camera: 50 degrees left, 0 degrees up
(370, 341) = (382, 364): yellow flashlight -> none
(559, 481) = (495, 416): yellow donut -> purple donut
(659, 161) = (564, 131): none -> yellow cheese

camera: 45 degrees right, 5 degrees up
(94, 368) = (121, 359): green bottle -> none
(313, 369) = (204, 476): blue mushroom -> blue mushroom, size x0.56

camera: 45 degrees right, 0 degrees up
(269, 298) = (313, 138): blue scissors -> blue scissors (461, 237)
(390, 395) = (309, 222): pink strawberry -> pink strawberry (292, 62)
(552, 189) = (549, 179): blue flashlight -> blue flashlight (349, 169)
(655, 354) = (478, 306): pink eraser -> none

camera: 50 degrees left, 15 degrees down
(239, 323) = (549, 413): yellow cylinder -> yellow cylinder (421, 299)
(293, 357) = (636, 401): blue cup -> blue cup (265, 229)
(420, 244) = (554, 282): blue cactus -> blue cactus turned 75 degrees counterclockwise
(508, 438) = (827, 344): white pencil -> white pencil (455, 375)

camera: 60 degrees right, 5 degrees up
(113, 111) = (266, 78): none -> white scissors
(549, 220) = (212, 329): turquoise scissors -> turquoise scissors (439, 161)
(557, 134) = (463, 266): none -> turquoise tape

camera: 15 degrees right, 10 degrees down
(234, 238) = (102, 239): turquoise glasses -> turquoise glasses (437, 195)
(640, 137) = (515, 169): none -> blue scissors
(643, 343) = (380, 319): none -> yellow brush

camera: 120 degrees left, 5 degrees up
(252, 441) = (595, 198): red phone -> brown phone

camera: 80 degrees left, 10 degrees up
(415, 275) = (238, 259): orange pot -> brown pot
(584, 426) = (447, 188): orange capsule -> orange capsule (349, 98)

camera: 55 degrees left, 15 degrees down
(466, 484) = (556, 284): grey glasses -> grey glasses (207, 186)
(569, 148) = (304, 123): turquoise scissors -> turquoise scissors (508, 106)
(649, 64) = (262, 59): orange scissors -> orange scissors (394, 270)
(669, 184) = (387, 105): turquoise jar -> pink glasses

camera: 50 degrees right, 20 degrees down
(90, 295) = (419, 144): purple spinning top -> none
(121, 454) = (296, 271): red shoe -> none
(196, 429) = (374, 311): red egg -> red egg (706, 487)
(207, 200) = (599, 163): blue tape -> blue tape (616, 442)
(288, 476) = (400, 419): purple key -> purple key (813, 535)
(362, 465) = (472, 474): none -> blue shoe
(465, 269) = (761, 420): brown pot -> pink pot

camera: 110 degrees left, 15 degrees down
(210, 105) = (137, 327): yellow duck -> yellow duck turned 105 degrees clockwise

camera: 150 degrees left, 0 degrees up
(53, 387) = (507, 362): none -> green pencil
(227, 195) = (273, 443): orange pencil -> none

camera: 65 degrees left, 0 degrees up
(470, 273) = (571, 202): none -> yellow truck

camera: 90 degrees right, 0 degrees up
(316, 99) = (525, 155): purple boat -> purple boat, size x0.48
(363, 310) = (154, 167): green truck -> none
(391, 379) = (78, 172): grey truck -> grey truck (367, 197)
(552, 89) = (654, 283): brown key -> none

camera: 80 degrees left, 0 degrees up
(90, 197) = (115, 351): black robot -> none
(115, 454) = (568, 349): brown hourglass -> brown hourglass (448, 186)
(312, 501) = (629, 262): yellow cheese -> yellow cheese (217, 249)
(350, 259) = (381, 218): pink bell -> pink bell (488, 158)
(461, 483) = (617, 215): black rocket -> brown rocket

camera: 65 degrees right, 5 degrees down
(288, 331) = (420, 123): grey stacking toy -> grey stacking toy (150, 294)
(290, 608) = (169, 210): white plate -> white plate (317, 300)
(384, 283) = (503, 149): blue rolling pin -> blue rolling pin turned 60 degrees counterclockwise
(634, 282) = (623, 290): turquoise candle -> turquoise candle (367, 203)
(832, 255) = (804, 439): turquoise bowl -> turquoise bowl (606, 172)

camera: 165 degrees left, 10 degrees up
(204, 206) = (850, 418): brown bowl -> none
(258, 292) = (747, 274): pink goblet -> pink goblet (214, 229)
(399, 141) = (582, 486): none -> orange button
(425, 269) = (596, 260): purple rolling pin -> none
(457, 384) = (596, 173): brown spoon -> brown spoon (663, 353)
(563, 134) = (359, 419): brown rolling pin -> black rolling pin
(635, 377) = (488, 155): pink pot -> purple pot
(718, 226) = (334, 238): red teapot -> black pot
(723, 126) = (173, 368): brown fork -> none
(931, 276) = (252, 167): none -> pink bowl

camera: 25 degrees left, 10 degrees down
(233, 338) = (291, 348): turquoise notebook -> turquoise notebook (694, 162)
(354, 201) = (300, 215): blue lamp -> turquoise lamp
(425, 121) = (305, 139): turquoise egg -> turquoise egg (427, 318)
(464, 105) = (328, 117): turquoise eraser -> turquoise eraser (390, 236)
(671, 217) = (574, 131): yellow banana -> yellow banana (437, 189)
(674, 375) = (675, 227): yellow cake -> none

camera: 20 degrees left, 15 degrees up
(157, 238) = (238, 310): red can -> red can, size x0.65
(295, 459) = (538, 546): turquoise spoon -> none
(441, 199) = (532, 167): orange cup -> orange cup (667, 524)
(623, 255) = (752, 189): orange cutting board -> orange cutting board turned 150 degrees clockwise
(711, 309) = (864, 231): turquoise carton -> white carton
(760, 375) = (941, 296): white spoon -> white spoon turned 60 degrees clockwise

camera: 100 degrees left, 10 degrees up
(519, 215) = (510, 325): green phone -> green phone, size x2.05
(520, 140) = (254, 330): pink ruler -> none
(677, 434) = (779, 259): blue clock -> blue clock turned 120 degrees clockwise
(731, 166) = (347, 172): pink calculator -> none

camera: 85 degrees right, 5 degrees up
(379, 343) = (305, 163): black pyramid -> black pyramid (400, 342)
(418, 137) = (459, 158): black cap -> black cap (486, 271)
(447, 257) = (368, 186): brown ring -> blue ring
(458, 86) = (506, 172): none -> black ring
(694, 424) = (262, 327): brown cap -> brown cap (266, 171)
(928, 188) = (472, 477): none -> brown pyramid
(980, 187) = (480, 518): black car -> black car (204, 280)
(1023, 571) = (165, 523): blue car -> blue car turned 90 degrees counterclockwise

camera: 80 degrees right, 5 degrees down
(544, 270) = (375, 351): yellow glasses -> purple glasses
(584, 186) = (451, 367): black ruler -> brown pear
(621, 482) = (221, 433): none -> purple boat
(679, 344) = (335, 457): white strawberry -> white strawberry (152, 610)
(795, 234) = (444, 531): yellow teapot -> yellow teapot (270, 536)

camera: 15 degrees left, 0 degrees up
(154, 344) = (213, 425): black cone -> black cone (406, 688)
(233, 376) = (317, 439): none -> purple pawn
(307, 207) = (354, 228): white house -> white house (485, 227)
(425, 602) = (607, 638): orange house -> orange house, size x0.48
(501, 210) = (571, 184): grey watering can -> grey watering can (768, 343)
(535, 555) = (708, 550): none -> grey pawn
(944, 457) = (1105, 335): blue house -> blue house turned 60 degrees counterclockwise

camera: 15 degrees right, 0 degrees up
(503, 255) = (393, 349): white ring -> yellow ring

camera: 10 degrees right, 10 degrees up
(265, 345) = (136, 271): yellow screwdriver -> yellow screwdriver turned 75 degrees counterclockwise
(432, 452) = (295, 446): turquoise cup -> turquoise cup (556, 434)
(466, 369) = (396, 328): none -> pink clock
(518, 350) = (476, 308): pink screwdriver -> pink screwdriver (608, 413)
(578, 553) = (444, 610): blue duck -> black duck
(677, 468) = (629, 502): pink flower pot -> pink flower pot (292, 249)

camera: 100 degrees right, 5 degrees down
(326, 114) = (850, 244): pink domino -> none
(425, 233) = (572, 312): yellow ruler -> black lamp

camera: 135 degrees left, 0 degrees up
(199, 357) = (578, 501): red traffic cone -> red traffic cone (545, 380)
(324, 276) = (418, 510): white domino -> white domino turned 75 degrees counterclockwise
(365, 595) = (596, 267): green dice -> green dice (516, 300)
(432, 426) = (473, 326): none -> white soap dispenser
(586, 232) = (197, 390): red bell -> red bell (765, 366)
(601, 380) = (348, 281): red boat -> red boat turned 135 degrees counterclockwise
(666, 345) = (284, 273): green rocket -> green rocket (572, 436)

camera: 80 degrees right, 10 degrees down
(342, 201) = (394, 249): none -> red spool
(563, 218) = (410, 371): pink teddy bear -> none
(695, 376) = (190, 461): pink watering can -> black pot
——
Your assignment: As listed above, the lines from the line with "(199, 357) = (578, 501): red" to the line with "camera: 80 degrees right, 10 degrees down" are to be echoed exactly, with both ends included and nothing added.

Result of the task:
(199, 357) = (578, 501): red traffic cone -> red traffic cone (545, 380)
(324, 276) = (418, 510): white domino -> white domino turned 75 degrees counterclockwise
(365, 595) = (596, 267): green dice -> green dice (516, 300)
(432, 426) = (473, 326): none -> white soap dispenser
(586, 232) = (197, 390): red bell -> red bell (765, 366)
(601, 380) = (348, 281): red boat -> red boat turned 135 degrees counterclockwise
(666, 345) = (284, 273): green rocket -> green rocket (572, 436)

camera: 80 degrees right, 10 degrees down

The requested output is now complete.